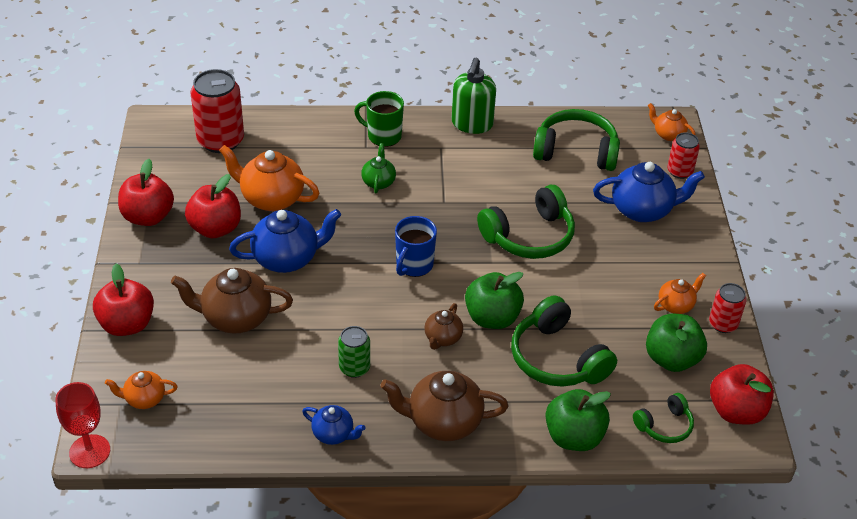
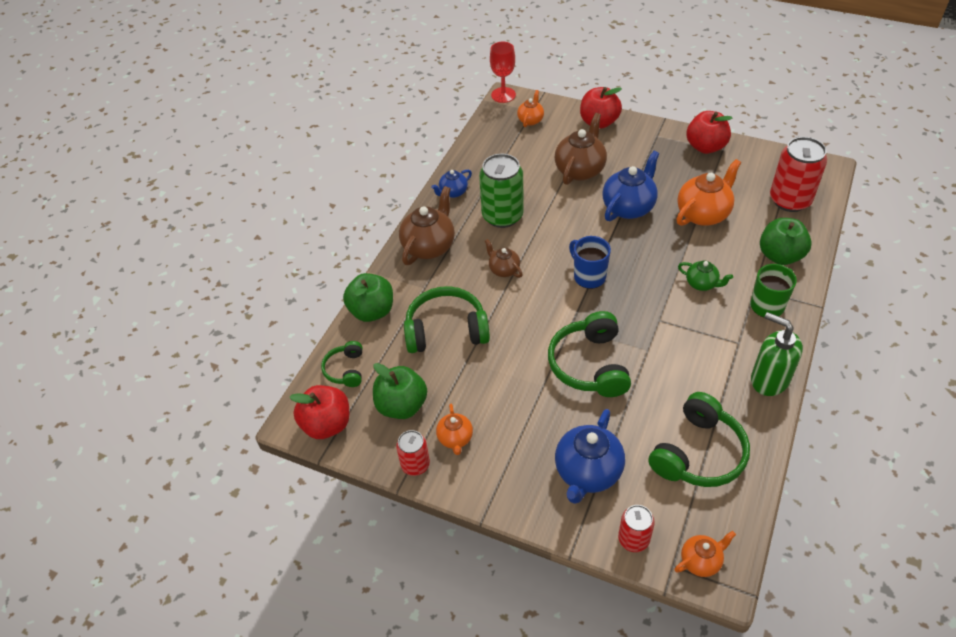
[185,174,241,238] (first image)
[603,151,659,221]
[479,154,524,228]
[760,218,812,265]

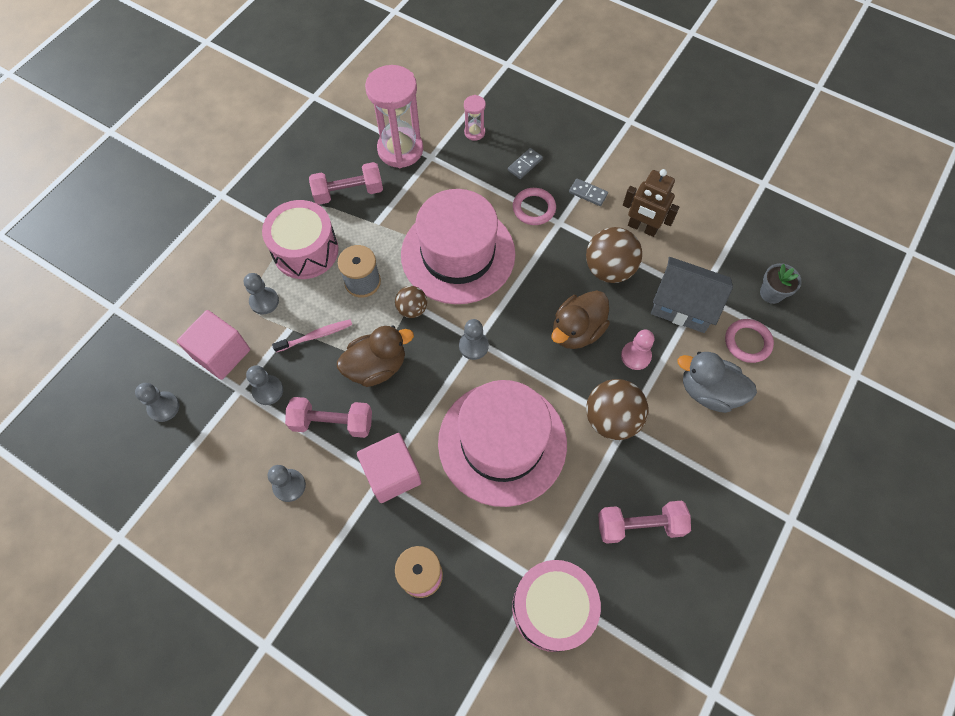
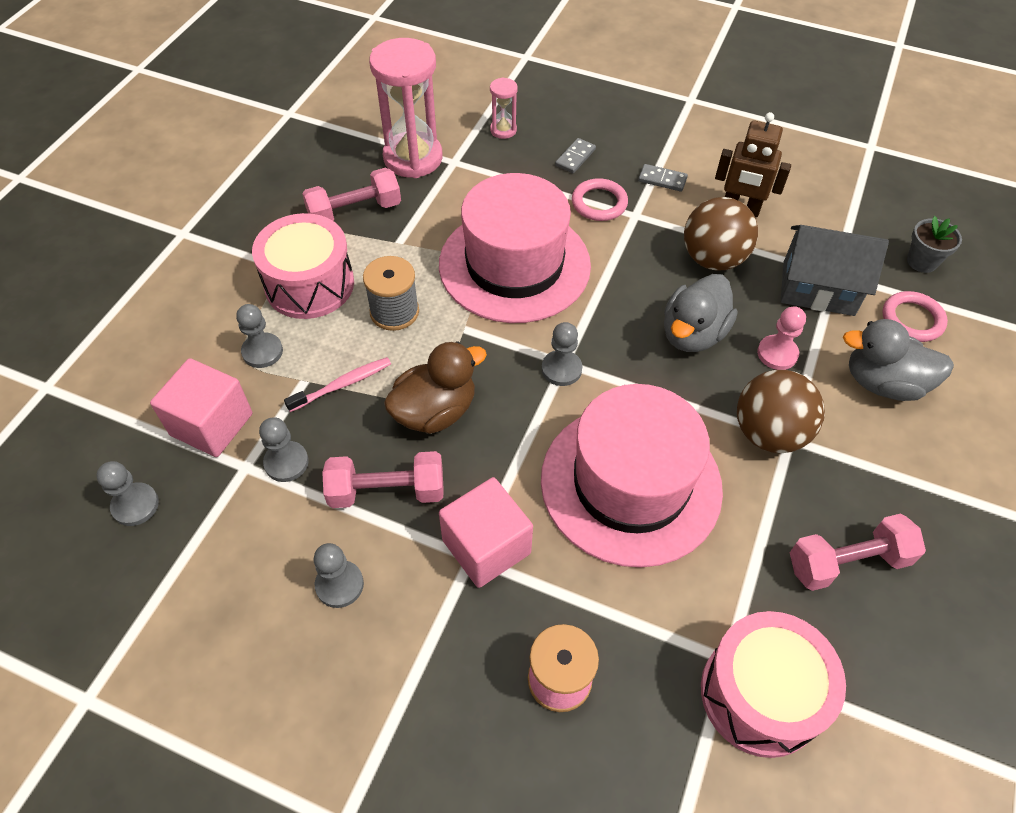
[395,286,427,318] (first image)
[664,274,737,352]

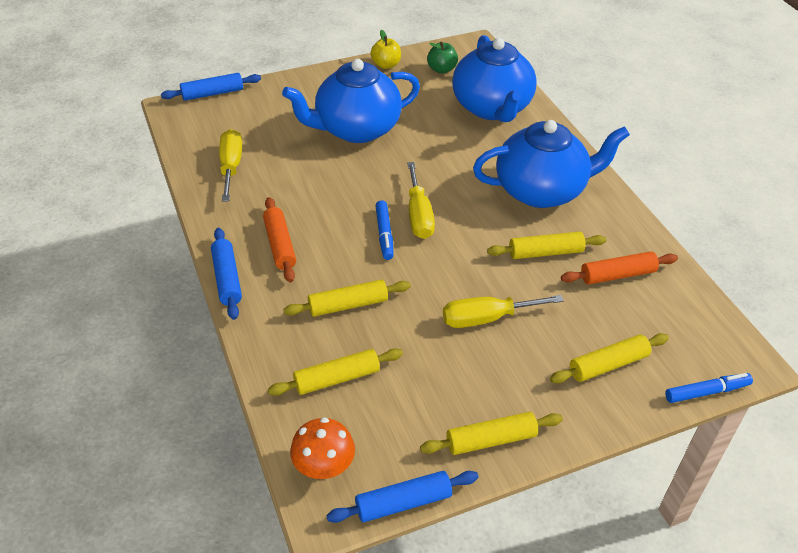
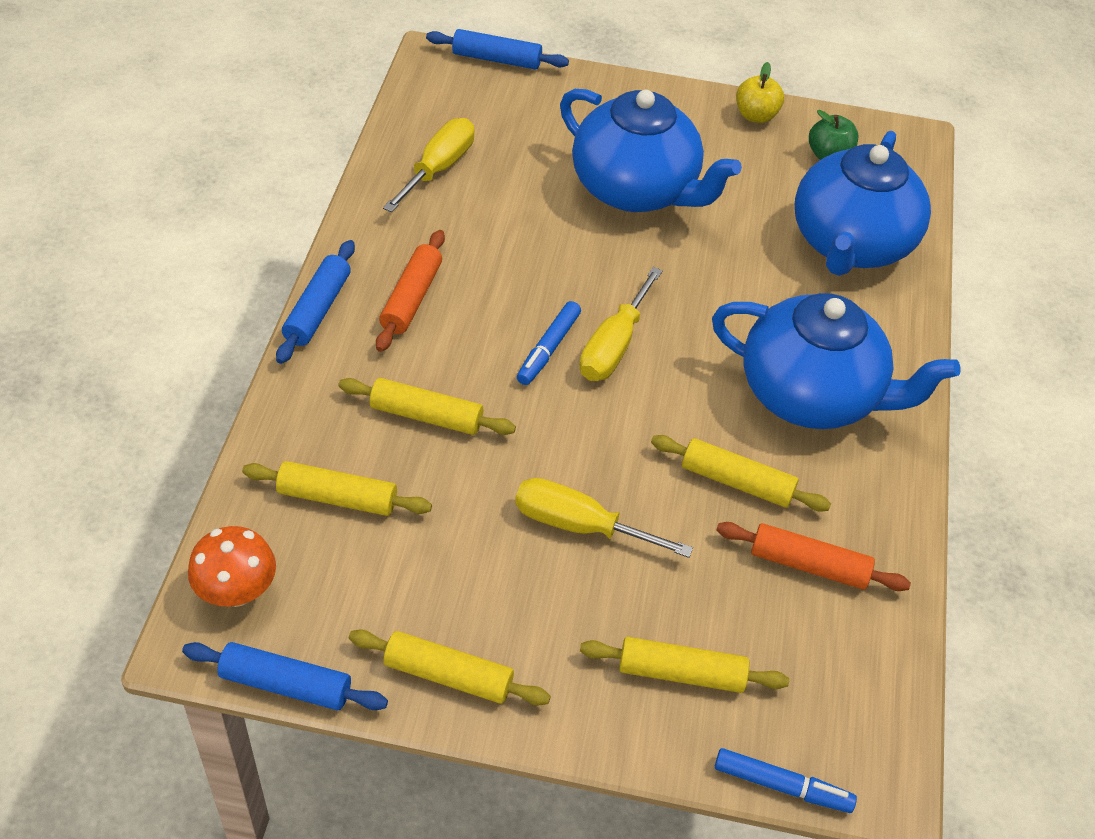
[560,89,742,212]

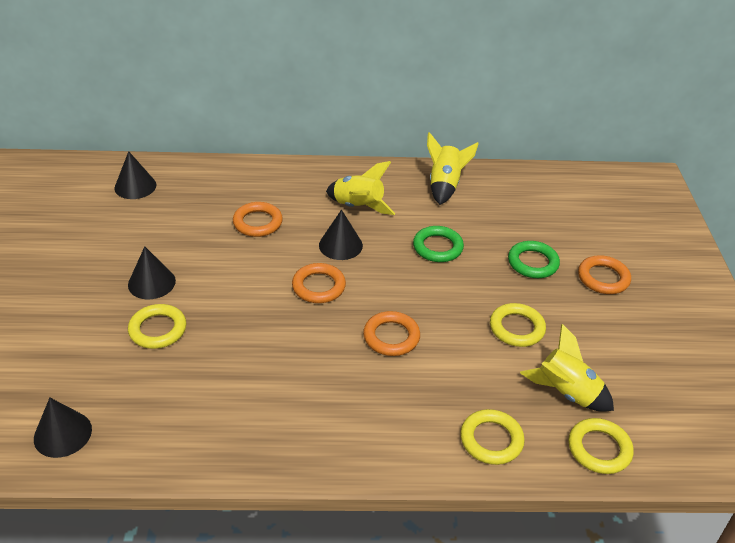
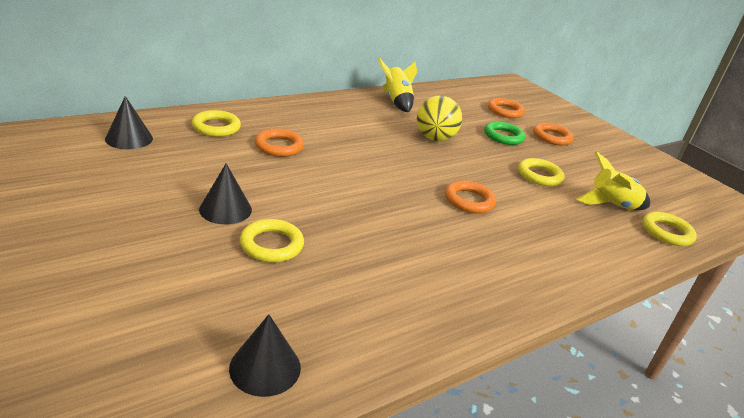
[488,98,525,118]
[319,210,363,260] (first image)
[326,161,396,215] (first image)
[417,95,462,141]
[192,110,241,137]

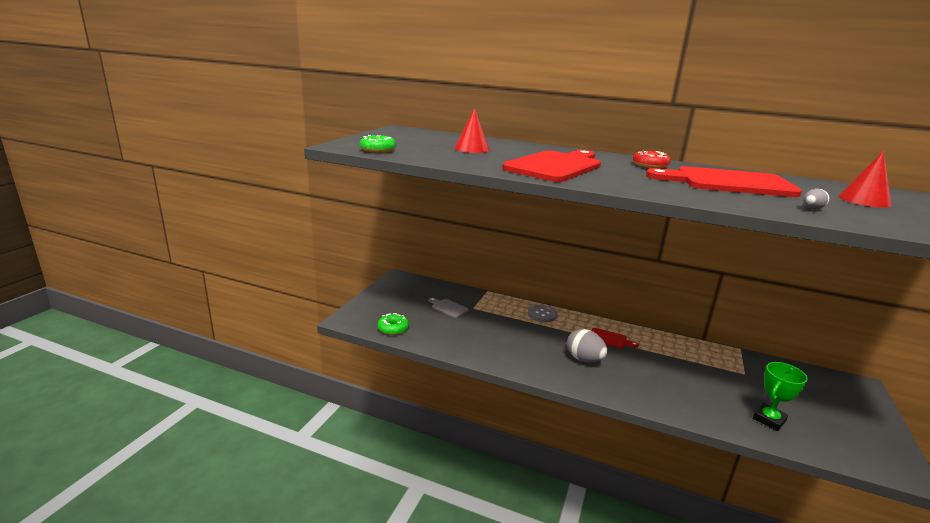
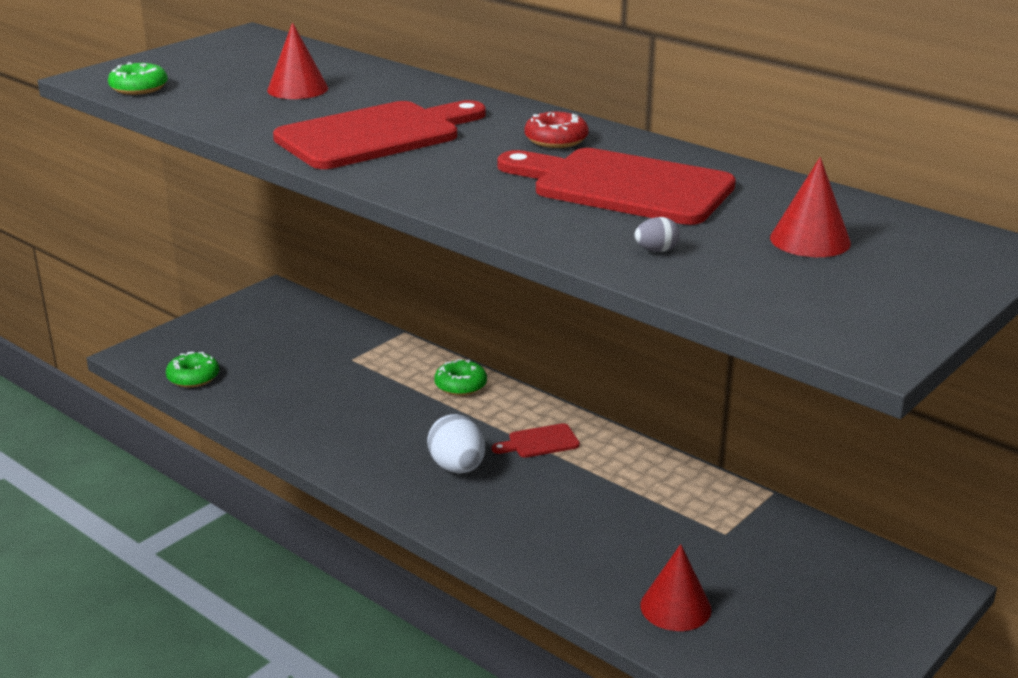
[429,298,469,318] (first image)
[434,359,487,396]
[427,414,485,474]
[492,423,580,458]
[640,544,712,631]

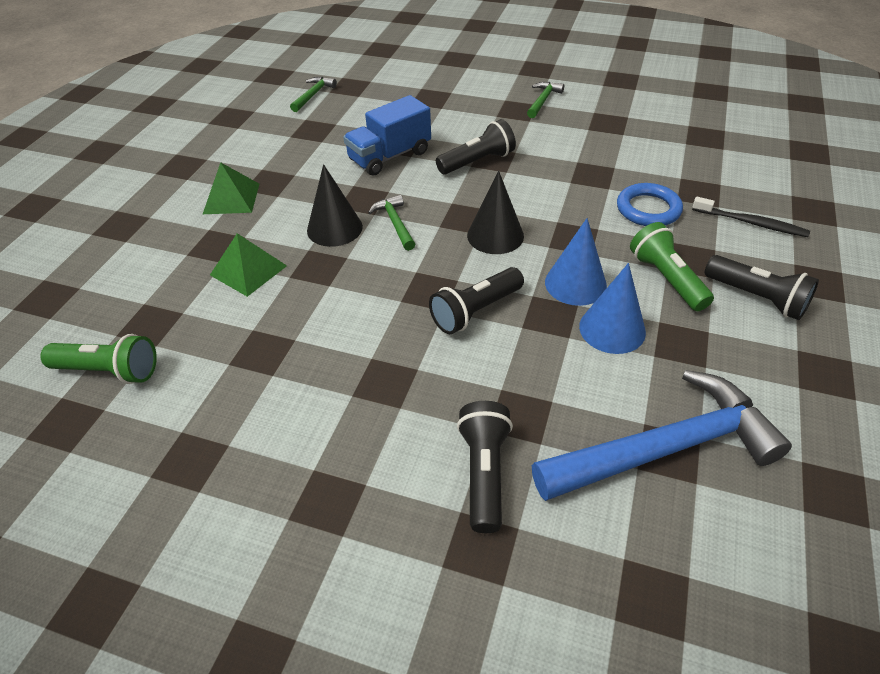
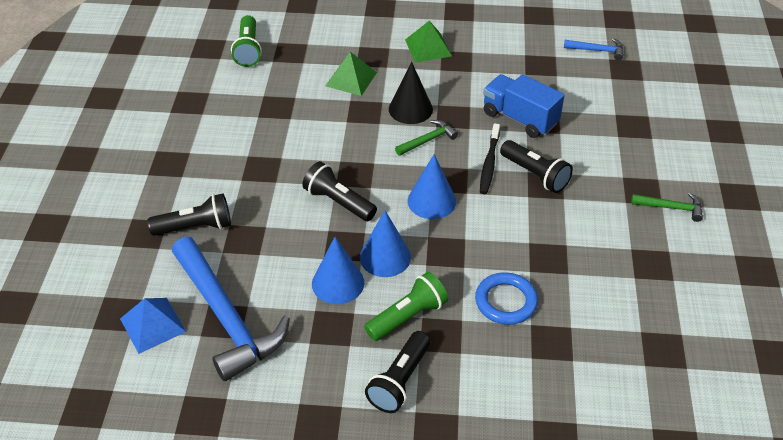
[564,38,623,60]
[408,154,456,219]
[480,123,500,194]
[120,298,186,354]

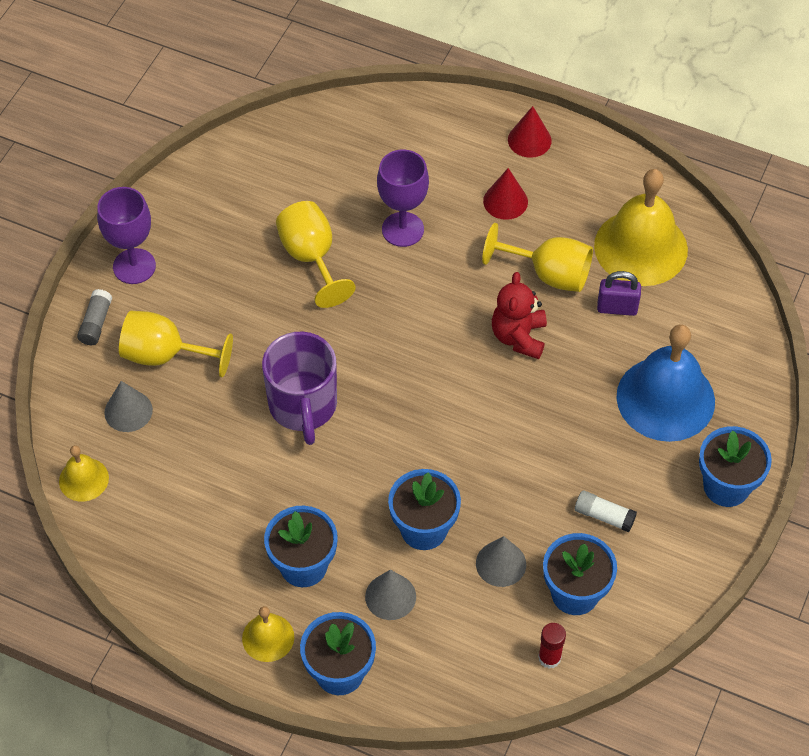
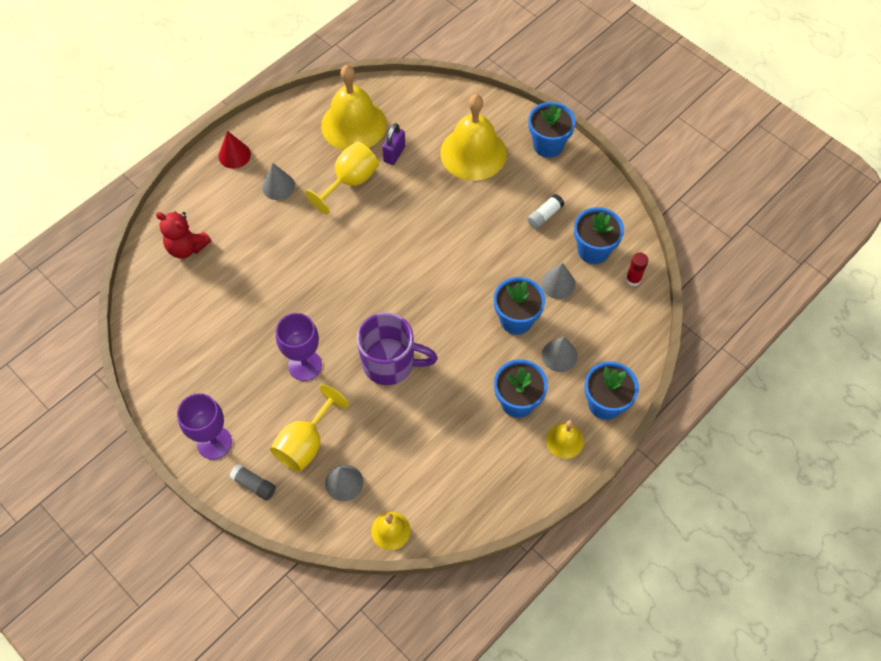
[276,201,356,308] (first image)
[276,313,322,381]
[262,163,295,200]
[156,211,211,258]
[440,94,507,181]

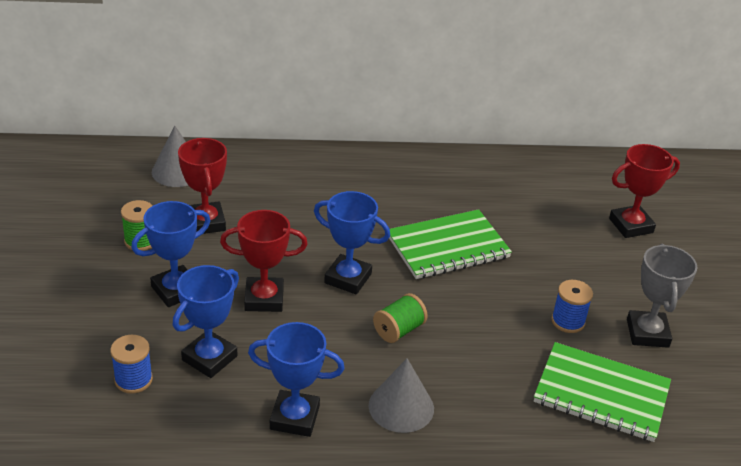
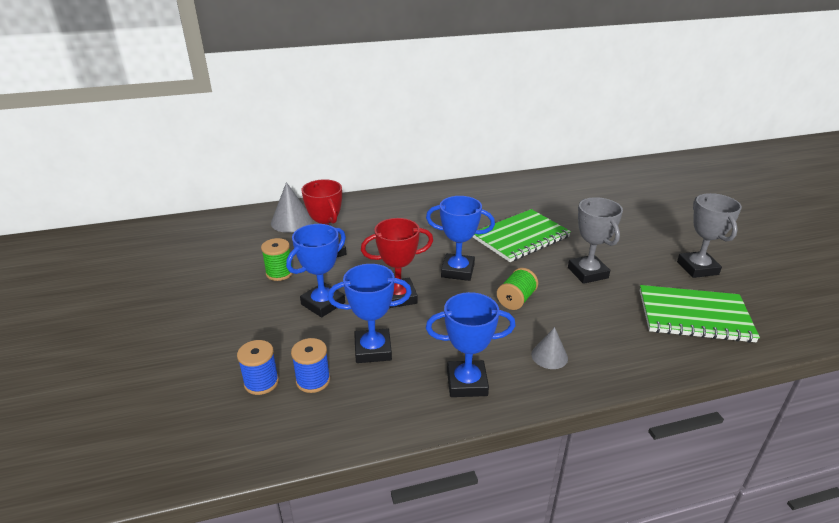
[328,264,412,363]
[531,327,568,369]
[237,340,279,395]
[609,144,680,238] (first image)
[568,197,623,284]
□ □ □
## What is needed
Give the entries again word for word, but skip the pictures.

## Output
[185,174,241,238] (first image)
[603,151,659,221]
[479,154,524,228]
[760,218,812,265]

[395,286,427,318] (first image)
[664,274,737,352]

[560,89,742,212]

[488,98,525,118]
[319,210,363,260] (first image)
[326,161,396,215] (first image)
[417,95,462,141]
[192,110,241,137]

[429,298,469,318] (first image)
[434,359,487,396]
[427,414,485,474]
[492,423,580,458]
[640,544,712,631]

[564,38,623,60]
[408,154,456,219]
[480,123,500,194]
[120,298,186,354]

[276,201,356,308] (first image)
[276,313,322,381]
[262,163,295,200]
[156,211,211,258]
[440,94,507,181]

[328,264,412,363]
[531,327,568,369]
[237,340,279,395]
[609,144,680,238] (first image)
[568,197,623,284]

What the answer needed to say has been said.